### TASK REQUIREMENTS:
Repeat exactly the line containing "gray square: (56, 68) -> (60, 94), turned -32" and every line after it in the entries, and nothing besides.

(Entries taken from a collection)
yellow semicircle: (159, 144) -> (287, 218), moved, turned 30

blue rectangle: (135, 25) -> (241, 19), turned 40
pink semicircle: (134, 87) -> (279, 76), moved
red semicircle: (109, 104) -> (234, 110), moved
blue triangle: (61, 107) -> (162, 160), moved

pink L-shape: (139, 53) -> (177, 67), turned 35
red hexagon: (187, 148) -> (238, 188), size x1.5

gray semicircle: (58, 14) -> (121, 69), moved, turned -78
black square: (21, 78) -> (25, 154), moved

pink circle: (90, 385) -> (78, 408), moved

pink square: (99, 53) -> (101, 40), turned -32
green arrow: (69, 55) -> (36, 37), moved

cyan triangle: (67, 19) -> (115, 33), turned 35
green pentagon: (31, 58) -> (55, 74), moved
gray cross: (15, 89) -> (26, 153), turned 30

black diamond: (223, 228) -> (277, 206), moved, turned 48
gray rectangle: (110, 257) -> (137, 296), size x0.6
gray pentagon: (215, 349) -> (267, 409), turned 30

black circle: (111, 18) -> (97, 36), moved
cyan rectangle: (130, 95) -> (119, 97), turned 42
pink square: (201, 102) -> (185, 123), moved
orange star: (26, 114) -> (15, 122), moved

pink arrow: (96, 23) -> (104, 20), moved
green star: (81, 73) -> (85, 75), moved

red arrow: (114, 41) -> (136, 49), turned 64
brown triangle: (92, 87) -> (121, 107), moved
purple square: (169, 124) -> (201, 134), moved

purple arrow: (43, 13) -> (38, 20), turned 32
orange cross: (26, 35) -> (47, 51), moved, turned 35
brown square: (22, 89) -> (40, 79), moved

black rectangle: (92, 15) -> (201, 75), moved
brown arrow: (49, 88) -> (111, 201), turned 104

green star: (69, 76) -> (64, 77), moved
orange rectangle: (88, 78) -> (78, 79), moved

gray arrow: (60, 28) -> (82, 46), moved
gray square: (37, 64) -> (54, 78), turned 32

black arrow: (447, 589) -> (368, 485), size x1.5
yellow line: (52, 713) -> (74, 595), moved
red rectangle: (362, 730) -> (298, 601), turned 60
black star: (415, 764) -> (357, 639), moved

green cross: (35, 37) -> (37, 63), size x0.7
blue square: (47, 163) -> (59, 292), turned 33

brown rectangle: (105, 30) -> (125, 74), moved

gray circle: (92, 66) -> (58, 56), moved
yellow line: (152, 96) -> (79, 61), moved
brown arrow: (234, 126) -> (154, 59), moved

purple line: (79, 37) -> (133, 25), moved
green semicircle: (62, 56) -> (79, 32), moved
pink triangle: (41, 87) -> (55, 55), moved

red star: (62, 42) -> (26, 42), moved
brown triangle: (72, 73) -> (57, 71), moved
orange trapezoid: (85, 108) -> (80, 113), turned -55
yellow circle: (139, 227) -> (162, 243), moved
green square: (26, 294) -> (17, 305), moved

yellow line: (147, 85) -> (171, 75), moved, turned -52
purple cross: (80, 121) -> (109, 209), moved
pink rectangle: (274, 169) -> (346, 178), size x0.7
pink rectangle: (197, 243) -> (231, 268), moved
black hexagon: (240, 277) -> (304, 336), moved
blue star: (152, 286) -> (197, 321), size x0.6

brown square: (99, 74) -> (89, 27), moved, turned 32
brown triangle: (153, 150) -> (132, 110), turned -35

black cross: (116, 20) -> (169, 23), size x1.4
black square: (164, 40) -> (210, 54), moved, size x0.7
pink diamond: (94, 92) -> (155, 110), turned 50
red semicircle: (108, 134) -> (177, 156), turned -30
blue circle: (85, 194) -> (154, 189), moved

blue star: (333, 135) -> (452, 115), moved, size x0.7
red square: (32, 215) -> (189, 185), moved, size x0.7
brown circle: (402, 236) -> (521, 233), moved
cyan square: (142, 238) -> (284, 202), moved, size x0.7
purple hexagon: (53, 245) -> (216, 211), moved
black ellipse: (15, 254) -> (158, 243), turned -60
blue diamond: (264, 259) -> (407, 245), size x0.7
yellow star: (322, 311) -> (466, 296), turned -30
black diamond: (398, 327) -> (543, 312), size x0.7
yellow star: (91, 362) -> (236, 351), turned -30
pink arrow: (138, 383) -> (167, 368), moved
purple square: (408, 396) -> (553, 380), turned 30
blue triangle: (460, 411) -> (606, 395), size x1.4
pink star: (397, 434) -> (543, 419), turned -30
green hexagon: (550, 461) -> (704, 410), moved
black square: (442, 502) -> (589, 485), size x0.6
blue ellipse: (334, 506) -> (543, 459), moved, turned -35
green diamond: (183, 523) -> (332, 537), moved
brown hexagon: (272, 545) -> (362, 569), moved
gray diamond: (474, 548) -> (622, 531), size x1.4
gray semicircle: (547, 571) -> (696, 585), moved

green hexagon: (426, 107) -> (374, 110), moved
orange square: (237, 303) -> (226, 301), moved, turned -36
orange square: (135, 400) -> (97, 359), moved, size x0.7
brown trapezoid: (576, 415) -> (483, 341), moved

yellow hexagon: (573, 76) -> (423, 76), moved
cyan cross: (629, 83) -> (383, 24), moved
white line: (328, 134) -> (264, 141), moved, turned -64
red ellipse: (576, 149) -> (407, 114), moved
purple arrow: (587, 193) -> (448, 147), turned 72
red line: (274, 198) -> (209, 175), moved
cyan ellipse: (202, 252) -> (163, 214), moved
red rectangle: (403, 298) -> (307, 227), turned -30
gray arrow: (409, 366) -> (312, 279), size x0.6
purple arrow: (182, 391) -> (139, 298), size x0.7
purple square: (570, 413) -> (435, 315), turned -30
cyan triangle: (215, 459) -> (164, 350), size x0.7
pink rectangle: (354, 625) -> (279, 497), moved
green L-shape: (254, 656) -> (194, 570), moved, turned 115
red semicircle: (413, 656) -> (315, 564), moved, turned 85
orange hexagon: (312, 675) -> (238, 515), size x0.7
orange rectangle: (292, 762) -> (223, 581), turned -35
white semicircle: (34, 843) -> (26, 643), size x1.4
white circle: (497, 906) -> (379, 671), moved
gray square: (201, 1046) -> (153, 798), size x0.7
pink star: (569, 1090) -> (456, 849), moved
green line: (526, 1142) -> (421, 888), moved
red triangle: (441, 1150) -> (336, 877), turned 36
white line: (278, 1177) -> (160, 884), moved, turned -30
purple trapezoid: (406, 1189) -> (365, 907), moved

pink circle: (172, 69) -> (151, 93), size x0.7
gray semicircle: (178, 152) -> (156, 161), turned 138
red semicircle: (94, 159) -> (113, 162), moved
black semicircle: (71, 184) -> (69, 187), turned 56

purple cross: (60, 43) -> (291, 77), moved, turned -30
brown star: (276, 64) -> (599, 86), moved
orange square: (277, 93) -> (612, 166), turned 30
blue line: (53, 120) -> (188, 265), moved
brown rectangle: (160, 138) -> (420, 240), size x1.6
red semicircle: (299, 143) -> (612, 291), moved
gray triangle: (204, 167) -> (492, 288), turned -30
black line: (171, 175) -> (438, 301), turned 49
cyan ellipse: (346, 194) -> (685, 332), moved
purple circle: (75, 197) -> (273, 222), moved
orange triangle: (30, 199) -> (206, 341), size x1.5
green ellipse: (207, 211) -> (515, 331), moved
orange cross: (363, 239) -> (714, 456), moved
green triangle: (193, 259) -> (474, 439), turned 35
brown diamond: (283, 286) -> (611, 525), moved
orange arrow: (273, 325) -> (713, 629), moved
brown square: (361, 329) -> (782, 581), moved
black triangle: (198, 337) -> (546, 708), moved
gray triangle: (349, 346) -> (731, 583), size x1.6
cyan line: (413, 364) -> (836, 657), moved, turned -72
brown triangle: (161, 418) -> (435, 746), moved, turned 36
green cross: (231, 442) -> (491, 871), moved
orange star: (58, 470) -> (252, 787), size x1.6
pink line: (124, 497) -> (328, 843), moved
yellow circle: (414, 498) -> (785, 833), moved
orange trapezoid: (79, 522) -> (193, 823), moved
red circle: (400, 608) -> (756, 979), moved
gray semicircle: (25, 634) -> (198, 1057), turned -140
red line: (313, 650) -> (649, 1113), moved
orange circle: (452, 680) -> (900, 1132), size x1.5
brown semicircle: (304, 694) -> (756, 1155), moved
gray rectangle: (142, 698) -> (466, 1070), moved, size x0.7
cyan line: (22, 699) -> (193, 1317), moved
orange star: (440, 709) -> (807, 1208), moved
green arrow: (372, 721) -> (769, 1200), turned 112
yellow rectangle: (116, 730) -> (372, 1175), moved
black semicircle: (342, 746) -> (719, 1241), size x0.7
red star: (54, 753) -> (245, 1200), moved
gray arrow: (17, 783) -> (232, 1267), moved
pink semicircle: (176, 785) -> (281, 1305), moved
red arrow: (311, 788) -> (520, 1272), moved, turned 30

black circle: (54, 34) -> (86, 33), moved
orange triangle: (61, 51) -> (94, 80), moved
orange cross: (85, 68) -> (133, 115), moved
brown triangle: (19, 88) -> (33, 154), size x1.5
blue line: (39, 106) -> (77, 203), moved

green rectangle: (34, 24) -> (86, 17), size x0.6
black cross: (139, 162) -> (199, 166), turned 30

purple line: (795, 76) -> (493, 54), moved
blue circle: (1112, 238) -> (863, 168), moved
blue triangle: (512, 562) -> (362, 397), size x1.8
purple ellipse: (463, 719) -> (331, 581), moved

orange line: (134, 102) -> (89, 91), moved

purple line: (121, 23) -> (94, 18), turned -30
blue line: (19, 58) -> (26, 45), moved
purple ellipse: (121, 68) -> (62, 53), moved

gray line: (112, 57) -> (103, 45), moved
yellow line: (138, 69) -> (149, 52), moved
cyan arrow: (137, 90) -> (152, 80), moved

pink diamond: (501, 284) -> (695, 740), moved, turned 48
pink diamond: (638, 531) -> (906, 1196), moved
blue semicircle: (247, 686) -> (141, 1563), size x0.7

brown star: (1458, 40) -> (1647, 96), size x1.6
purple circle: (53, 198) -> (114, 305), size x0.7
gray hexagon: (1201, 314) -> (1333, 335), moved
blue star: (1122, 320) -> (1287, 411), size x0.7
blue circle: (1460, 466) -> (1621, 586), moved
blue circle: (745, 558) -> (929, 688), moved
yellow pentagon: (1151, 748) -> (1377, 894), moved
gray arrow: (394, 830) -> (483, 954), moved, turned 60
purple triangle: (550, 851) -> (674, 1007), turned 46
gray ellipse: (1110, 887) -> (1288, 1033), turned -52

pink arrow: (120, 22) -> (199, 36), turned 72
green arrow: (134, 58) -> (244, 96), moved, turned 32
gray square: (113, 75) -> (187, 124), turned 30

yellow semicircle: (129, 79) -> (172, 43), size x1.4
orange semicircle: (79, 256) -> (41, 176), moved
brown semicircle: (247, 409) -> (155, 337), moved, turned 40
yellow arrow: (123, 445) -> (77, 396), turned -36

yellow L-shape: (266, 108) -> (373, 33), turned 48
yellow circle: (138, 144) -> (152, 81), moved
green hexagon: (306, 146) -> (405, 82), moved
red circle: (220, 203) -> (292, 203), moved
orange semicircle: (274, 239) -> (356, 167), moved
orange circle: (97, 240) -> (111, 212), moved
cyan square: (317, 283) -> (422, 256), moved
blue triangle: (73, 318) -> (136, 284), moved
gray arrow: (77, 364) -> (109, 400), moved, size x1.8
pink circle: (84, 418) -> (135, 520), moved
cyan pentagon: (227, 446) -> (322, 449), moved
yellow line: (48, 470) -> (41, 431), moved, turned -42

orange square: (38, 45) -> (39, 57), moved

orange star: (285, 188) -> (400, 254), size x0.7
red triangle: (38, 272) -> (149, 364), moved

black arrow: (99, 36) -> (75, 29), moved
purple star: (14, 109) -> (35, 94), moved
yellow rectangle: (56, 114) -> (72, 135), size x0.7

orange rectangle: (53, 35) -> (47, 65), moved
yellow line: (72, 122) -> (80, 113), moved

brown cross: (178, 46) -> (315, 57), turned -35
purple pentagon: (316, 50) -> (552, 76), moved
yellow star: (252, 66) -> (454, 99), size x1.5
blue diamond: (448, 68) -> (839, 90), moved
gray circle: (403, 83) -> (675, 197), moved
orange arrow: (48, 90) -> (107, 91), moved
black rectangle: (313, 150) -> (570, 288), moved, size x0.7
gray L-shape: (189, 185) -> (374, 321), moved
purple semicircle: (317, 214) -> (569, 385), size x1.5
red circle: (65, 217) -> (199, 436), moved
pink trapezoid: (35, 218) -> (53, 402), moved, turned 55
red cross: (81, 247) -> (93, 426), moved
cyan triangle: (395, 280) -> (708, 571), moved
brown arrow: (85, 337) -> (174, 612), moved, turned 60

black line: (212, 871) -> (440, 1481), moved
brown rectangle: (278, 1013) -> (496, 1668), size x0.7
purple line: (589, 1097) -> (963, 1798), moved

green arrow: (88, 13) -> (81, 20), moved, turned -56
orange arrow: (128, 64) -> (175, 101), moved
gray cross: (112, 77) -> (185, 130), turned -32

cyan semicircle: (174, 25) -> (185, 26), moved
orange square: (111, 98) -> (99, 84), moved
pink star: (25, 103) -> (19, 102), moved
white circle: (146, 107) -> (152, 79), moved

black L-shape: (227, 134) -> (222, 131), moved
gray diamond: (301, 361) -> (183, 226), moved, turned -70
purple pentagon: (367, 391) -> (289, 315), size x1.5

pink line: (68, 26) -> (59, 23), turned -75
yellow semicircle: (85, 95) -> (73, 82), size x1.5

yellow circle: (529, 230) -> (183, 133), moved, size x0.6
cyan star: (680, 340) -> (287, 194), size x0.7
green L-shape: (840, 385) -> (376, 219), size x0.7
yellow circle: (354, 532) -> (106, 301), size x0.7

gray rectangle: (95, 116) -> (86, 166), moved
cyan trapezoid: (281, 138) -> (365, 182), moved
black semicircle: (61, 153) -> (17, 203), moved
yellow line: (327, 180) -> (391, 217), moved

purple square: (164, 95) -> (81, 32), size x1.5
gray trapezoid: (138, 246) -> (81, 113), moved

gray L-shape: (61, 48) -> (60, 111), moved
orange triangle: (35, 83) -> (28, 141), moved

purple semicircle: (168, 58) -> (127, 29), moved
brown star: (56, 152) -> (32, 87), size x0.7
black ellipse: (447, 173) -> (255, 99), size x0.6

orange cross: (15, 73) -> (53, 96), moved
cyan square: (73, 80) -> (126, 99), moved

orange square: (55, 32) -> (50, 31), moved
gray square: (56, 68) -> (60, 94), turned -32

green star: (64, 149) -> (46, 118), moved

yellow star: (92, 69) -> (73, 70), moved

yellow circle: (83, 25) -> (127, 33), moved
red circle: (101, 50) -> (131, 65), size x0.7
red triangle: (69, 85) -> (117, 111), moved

### WRITTEN RESPONSE:
gray square: (56, 68) -> (60, 94), turned -32

green star: (64, 149) -> (46, 118), moved

yellow star: (92, 69) -> (73, 70), moved

yellow circle: (83, 25) -> (127, 33), moved
red circle: (101, 50) -> (131, 65), size x0.7
red triangle: (69, 85) -> (117, 111), moved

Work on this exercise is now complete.